- [Your goal] Would you please retype, exactly, the lines of the listing below between the line with "exchanged,russet_screwdriver,<431 237 32" and the line with "missing,emerald_small_lock,<618 71 29", inclusive?

<<<<

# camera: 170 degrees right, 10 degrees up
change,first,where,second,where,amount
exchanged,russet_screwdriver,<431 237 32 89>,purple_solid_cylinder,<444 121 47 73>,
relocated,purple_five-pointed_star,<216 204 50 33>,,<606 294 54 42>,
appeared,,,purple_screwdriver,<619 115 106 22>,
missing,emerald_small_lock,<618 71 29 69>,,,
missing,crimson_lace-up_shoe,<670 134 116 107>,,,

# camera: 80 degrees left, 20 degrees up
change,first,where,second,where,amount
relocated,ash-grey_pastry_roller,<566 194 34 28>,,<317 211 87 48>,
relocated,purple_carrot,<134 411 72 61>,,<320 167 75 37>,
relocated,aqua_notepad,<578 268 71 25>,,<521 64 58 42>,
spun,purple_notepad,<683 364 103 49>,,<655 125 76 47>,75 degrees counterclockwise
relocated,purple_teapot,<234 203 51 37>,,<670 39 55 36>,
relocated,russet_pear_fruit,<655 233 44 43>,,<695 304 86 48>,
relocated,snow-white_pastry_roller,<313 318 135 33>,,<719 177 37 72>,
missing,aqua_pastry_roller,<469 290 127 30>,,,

>>>>

- [Answer box]
exchanged,russet_screwdriver,<431 237 32 89>,purple_solid_cylinder,<444 121 47 73>,
relocated,purple_five-pointed_star,<216 204 50 33>,,<606 294 54 42>,
appeared,,,purple_screwdriver,<619 115 106 22>,
missing,emerald_small_lock,<618 71 29 69>,,,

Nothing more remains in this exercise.